▶ **Problem to solve**: Your output should be the entries below, exact in every detail.

▶ **Given data**:
/---
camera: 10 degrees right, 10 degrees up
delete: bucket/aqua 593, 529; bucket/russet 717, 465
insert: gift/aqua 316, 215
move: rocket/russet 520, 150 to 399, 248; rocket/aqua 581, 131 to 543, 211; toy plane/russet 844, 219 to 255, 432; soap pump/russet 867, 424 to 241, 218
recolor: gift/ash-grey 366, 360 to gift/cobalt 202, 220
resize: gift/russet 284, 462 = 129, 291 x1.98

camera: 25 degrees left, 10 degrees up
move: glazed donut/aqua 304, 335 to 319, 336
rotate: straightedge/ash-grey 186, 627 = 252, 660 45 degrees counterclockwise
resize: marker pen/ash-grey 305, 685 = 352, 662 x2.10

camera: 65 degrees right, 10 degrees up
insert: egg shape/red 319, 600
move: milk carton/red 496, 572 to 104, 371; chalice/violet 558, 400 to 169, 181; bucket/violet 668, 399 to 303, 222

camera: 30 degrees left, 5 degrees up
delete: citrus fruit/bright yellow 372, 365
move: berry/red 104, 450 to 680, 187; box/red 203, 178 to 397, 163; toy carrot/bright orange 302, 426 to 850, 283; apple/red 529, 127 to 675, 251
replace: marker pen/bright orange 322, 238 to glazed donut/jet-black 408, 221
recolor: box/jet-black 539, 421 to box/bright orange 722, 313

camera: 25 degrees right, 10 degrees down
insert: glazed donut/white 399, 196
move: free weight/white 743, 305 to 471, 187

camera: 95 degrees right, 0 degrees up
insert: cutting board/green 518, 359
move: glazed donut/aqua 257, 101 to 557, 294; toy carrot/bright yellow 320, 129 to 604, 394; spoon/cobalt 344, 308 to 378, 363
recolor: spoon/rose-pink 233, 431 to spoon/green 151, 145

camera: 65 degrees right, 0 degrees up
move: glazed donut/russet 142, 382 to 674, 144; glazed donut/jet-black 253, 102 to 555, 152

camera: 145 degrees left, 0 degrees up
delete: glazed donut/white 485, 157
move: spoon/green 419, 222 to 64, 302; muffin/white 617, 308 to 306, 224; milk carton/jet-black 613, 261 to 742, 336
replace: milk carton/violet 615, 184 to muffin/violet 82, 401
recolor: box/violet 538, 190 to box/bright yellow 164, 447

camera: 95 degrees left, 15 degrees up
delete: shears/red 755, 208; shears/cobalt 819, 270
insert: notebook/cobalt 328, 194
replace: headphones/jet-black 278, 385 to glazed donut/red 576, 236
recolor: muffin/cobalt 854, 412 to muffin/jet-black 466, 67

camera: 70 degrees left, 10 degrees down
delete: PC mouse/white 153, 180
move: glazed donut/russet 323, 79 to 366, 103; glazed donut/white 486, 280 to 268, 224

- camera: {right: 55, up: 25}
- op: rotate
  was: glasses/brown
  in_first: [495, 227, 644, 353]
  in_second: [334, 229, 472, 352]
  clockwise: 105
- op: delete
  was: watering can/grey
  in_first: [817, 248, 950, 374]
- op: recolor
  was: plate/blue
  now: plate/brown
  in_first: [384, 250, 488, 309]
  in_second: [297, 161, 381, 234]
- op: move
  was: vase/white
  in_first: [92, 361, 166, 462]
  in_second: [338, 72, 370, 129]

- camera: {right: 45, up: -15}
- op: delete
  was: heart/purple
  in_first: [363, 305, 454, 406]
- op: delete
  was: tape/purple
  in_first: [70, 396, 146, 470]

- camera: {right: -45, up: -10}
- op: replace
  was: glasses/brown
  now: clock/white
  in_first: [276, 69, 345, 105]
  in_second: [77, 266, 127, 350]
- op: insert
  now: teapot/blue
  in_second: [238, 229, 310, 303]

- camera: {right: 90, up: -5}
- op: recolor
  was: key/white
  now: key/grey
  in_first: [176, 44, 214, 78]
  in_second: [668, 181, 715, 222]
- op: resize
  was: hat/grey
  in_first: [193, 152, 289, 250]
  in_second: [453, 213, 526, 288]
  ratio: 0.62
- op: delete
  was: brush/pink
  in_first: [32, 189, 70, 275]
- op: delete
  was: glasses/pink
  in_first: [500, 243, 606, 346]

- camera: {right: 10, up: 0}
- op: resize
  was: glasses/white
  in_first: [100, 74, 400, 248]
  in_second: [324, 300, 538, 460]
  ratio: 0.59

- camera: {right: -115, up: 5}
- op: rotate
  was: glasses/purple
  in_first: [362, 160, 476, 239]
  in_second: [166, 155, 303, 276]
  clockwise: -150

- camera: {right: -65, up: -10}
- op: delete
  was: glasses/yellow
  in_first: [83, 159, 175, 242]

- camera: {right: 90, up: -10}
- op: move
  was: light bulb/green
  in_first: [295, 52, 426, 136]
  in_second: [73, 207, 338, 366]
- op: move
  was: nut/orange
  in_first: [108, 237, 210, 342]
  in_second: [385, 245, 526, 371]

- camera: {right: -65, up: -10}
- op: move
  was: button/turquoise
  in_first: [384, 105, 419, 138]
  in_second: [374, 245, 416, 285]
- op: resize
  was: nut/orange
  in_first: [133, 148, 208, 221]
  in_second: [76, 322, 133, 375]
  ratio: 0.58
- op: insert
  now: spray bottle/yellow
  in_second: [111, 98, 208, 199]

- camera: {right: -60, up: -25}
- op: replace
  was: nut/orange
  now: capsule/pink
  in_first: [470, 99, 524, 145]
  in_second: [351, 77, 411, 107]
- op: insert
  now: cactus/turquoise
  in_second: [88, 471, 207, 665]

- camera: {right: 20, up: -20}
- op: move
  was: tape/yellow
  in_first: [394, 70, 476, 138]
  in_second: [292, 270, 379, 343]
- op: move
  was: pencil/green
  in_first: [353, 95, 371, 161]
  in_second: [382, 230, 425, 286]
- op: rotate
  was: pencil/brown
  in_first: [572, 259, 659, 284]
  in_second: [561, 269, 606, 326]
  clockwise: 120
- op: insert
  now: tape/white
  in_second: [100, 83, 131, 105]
\---
▶ **Solved exercise**:
camera: 10 degrees right, 10 degrees up
delete: bucket/aqua 593, 529; bucket/russet 717, 465
insert: gift/aqua 316, 215
move: rocket/russet 520, 150 to 399, 248; rocket/aqua 581, 131 to 543, 211; toy plane/russet 844, 219 to 255, 432; soap pump/russet 867, 424 to 241, 218
recolor: gift/ash-grey 366, 360 to gift/cobalt 202, 220
resize: gift/russet 284, 462 = 129, 291 x1.98

camera: 25 degrees left, 10 degrees up
move: glazed donut/aqua 304, 335 to 319, 336
rotate: straightedge/ash-grey 186, 627 = 252, 660 45 degrees counterclockwise
resize: marker pen/ash-grey 305, 685 = 352, 662 x2.10

camera: 65 degrees right, 10 degrees up
insert: egg shape/red 319, 600
move: milk carton/red 496, 572 to 104, 371; chalice/violet 558, 400 to 169, 181; bucket/violet 668, 399 to 303, 222

camera: 30 degrees left, 5 degrees up
delete: citrus fruit/bright yellow 372, 365
move: berry/red 104, 450 to 680, 187; box/red 203, 178 to 397, 163; toy carrot/bright orange 302, 426 to 850, 283; apple/red 529, 127 to 675, 251
replace: marker pen/bright orange 322, 238 to glazed donut/jet-black 408, 221
recolor: box/jet-black 539, 421 to box/bright orange 722, 313

camera: 25 degrees right, 10 degrees down
insert: glazed donut/white 399, 196
move: free weight/white 743, 305 to 471, 187

camera: 95 degrees right, 0 degrees up
insert: cutting board/green 518, 359
move: glazed donut/aqua 257, 101 to 557, 294; toy carrot/bright yellow 320, 129 to 604, 394; spoon/cobalt 344, 308 to 378, 363
recolor: spoon/rose-pink 233, 431 to spoon/green 151, 145

camera: 65 degrees right, 0 degrees up
move: glazed donut/russet 142, 382 to 674, 144; glazed donut/jet-black 253, 102 to 555, 152

camera: 145 degrees left, 0 degrees up
delete: glazed donut/white 485, 157
move: spoon/green 419, 222 to 64, 302; muffin/white 617, 308 to 306, 224; milk carton/jet-black 613, 261 to 742, 336
replace: milk carton/violet 615, 184 to muffin/violet 82, 401
recolor: box/violet 538, 190 to box/bright yellow 164, 447

camera: 95 degrees left, 15 degrees up
delete: shears/red 755, 208; shears/cobalt 819, 270
insert: notebook/cobalt 328, 194
replace: headphones/jet-black 278, 385 to glazed donut/red 576, 236
recolor: muffin/cobalt 854, 412 to muffin/jet-black 466, 67

camera: 70 degrees left, 10 degrees down
delete: PC mouse/white 153, 180
move: glazed donut/russet 323, 79 to 366, 103; glazed donut/white 486, 280 to 268, 224

- camera: {right: 55, up: 25}
- op: rotate
  was: glasses/brown
  in_first: [495, 227, 644, 353]
  in_second: [334, 229, 472, 352]
  clockwise: 105
- op: delete
  was: watering can/grey
  in_first: [817, 248, 950, 374]
- op: recolor
  was: plate/blue
  now: plate/brown
  in_first: [384, 250, 488, 309]
  in_second: [297, 161, 381, 234]
- op: move
  was: vase/white
  in_first: [92, 361, 166, 462]
  in_second: [338, 72, 370, 129]

- camera: {right: 45, up: -15}
- op: delete
  was: heart/purple
  in_first: [363, 305, 454, 406]
- op: delete
  was: tape/purple
  in_first: [70, 396, 146, 470]

- camera: {right: -45, up: -10}
- op: replace
  was: glasses/brown
  now: clock/white
  in_first: [276, 69, 345, 105]
  in_second: [77, 266, 127, 350]
- op: insert
  now: teapot/blue
  in_second: [238, 229, 310, 303]

- camera: {right: 90, up: -5}
- op: recolor
  was: key/white
  now: key/grey
  in_first: [176, 44, 214, 78]
  in_second: [668, 181, 715, 222]
- op: resize
  was: hat/grey
  in_first: [193, 152, 289, 250]
  in_second: [453, 213, 526, 288]
  ratio: 0.62
- op: delete
  was: brush/pink
  in_first: [32, 189, 70, 275]
- op: delete
  was: glasses/pink
  in_first: [500, 243, 606, 346]

- camera: {right: 10, up: 0}
- op: resize
  was: glasses/white
  in_first: [100, 74, 400, 248]
  in_second: [324, 300, 538, 460]
  ratio: 0.59

- camera: {right: -115, up: 5}
- op: rotate
  was: glasses/purple
  in_first: [362, 160, 476, 239]
  in_second: [166, 155, 303, 276]
  clockwise: -150

- camera: {right: -65, up: -10}
- op: delete
  was: glasses/yellow
  in_first: [83, 159, 175, 242]

- camera: {right: 90, up: -10}
- op: move
  was: light bulb/green
  in_first: [295, 52, 426, 136]
  in_second: [73, 207, 338, 366]
- op: move
  was: nut/orange
  in_first: [108, 237, 210, 342]
  in_second: [385, 245, 526, 371]

- camera: {right: -65, up: -10}
- op: move
  was: button/turquoise
  in_first: [384, 105, 419, 138]
  in_second: [374, 245, 416, 285]
- op: resize
  was: nut/orange
  in_first: [133, 148, 208, 221]
  in_second: [76, 322, 133, 375]
  ratio: 0.58
- op: insert
  now: spray bottle/yellow
  in_second: [111, 98, 208, 199]

- camera: {right: -60, up: -25}
- op: replace
  was: nut/orange
  now: capsule/pink
  in_first: [470, 99, 524, 145]
  in_second: [351, 77, 411, 107]
- op: insert
  now: cactus/turquoise
  in_second: [88, 471, 207, 665]

- camera: {right: 20, up: -20}
- op: move
  was: tape/yellow
  in_first: [394, 70, 476, 138]
  in_second: [292, 270, 379, 343]
- op: move
  was: pencil/green
  in_first: [353, 95, 371, 161]
  in_second: [382, 230, 425, 286]
- op: rotate
  was: pencil/brown
  in_first: [572, 259, 659, 284]
  in_second: [561, 269, 606, 326]
  clockwise: 120
- op: insert
  now: tape/white
  in_second: [100, 83, 131, 105]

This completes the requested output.